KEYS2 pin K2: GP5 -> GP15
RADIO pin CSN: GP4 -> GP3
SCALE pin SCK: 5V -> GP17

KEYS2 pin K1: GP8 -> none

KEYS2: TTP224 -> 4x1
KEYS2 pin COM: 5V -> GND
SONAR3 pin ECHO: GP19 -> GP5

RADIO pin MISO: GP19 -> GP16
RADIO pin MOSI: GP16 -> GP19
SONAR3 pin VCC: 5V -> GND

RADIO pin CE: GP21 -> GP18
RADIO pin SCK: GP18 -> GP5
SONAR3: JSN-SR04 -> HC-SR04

□ □ □ □

▸ **Work to be completed**: Would you return the full set of entries, unchanged in every detail?

▸ **Answer to this problem**:
KEYS2 pin K2: GP5 -> GP15
RADIO pin CSN: GP4 -> GP3
SCALE pin SCK: 5V -> GP17

KEYS2 pin K1: GP8 -> none

KEYS2: TTP224 -> 4x1
KEYS2 pin COM: 5V -> GND
SONAR3 pin ECHO: GP19 -> GP5

RADIO pin MISO: GP19 -> GP16
RADIO pin MOSI: GP16 -> GP19
SONAR3 pin VCC: 5V -> GND

RADIO pin CE: GP21 -> GP18
RADIO pin SCK: GP18 -> GP5
SONAR3: JSN-SR04 -> HC-SR04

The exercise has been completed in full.